▸ YOUR INSTRUCTIONS:
Quote the listing in full, exactly as given, minus any pictures.
⁂
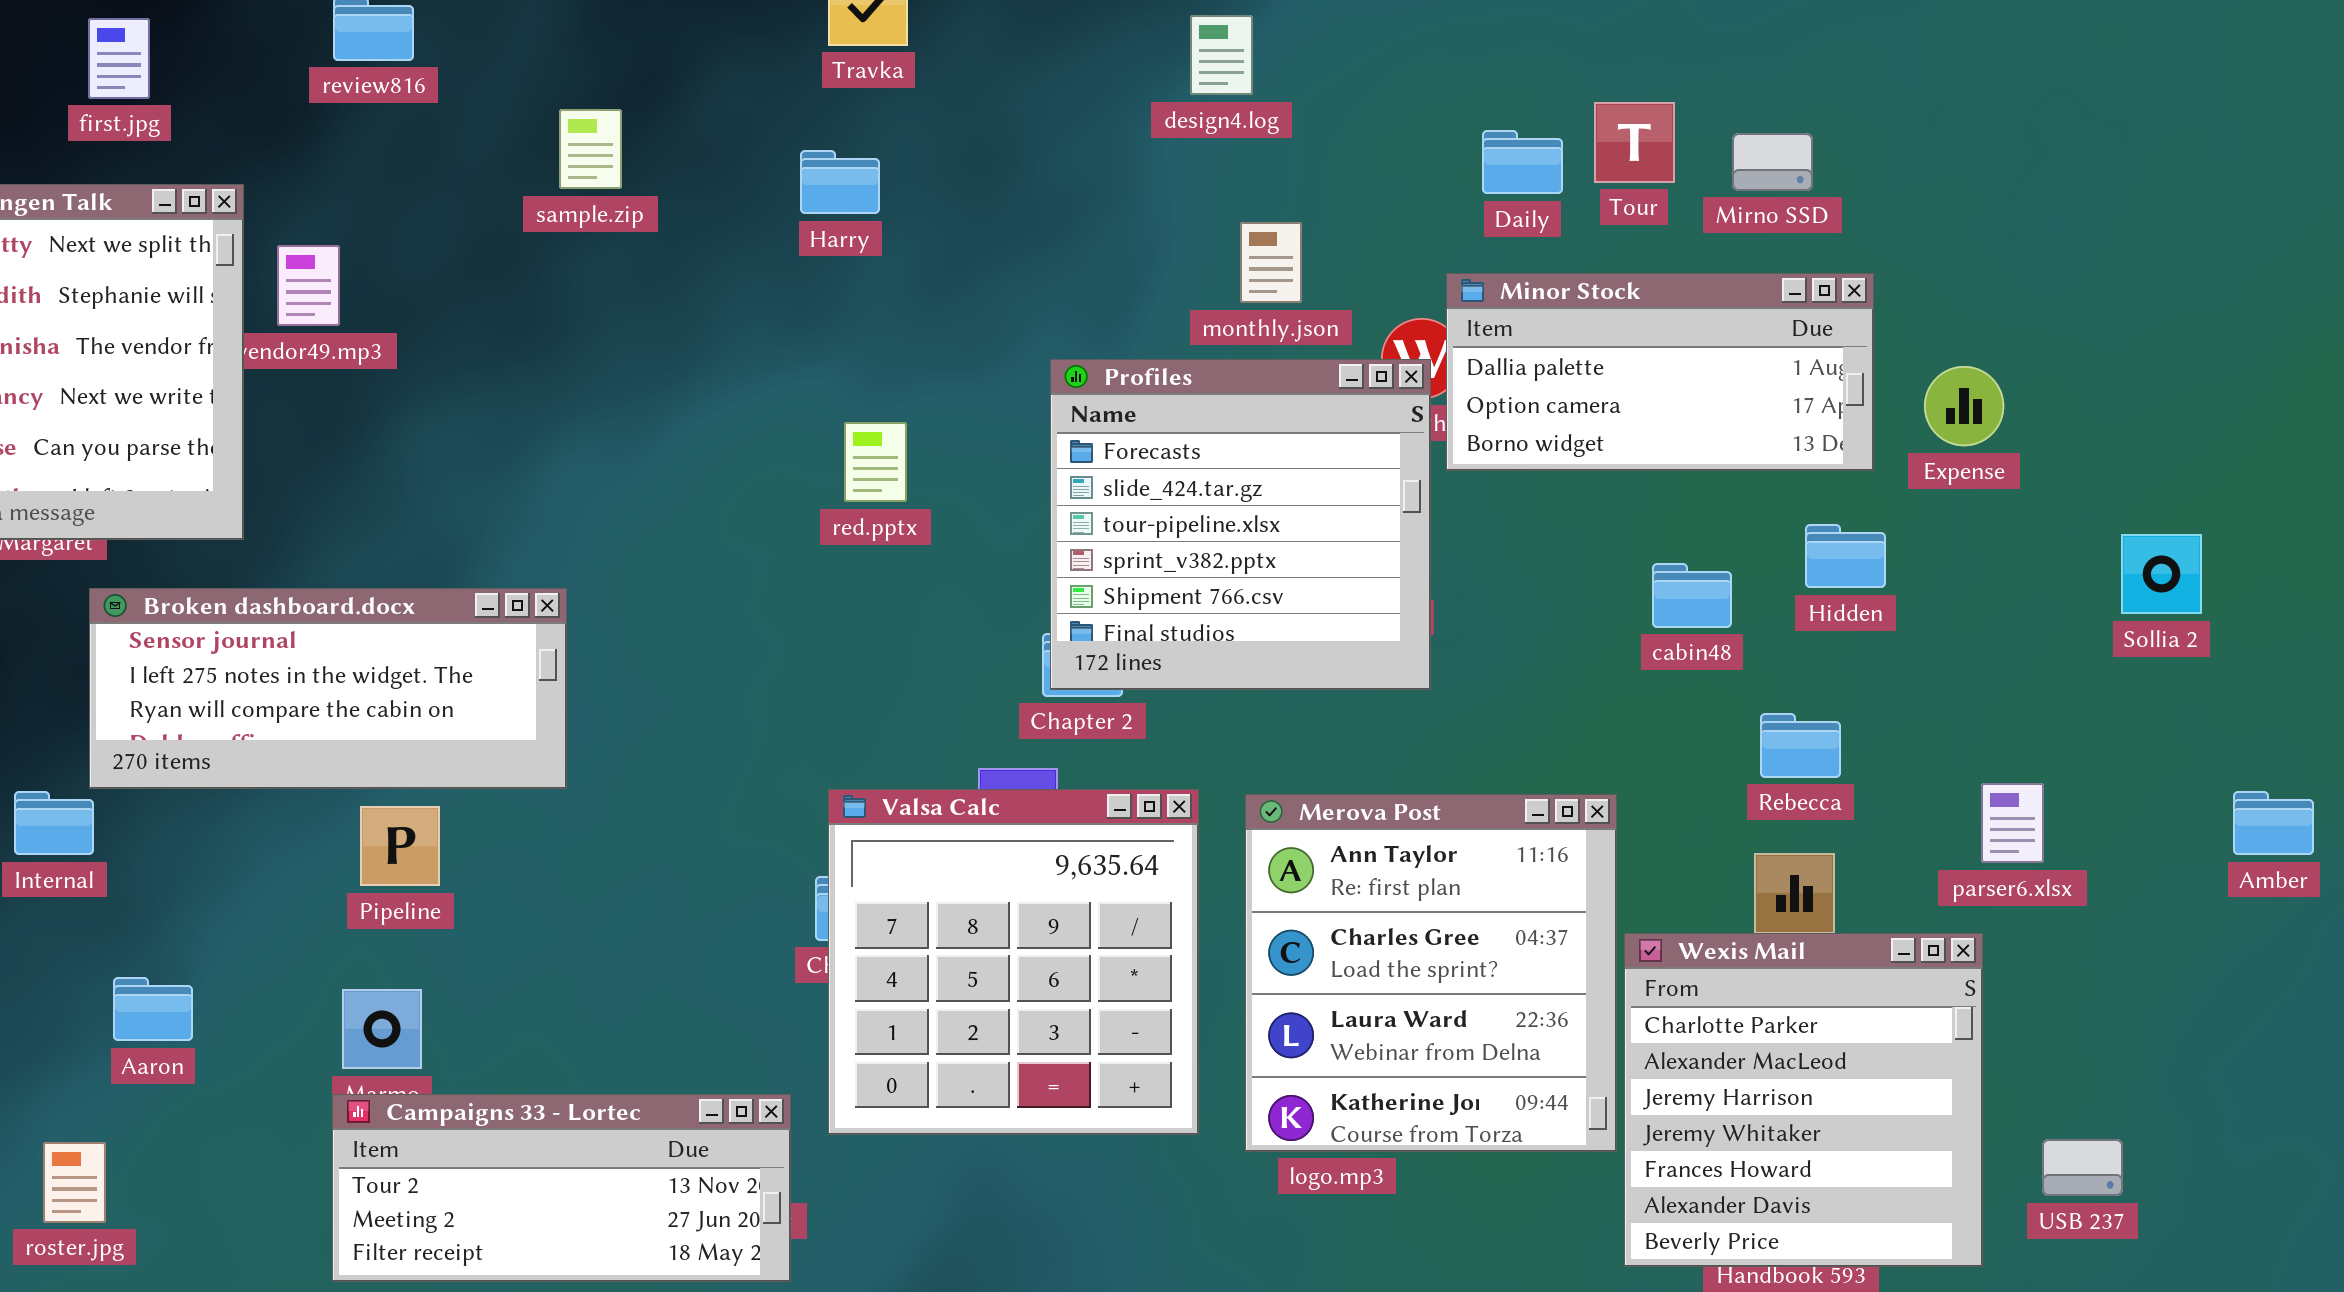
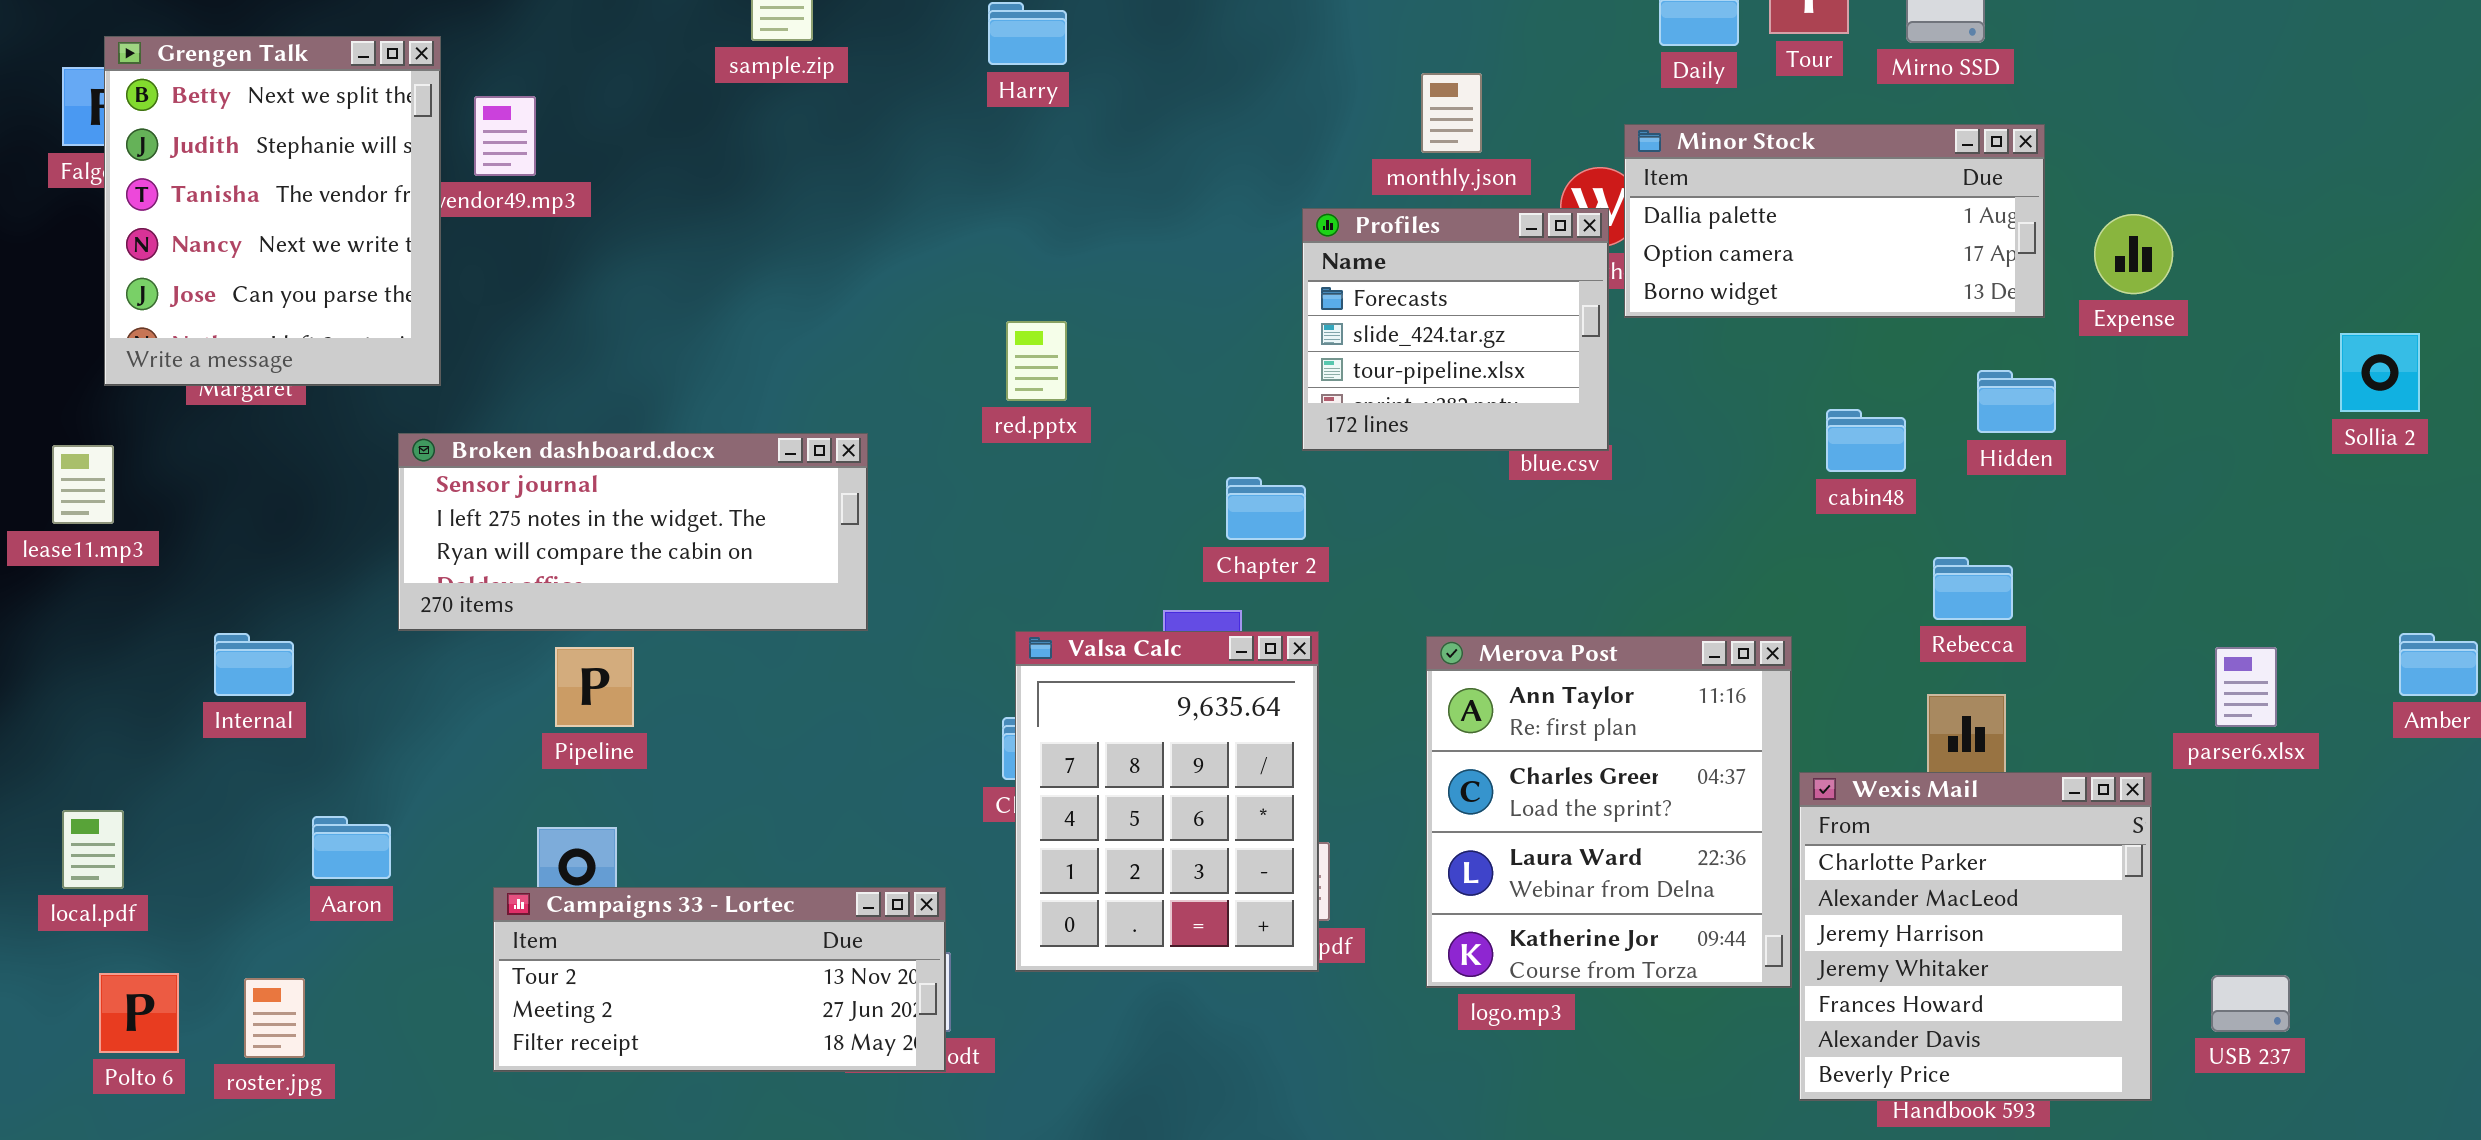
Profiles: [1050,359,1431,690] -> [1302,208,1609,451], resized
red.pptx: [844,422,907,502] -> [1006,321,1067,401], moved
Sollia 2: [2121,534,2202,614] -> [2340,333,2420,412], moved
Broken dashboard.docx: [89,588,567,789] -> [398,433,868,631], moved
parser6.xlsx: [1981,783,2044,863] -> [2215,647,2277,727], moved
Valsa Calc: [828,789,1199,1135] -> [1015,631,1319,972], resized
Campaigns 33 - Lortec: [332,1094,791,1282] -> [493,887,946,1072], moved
⁂
▸ TASK RESPONSE:
Profiles: [1050,359,1431,690] -> [1302,208,1609,451], resized
red.pptx: [844,422,907,502] -> [1006,321,1067,401], moved
Sollia 2: [2121,534,2202,614] -> [2340,333,2420,412], moved
Broken dashboard.docx: [89,588,567,789] -> [398,433,868,631], moved
parser6.xlsx: [1981,783,2044,863] -> [2215,647,2277,727], moved
Valsa Calc: [828,789,1199,1135] -> [1015,631,1319,972], resized
Campaigns 33 - Lortec: [332,1094,791,1282] -> [493,887,946,1072], moved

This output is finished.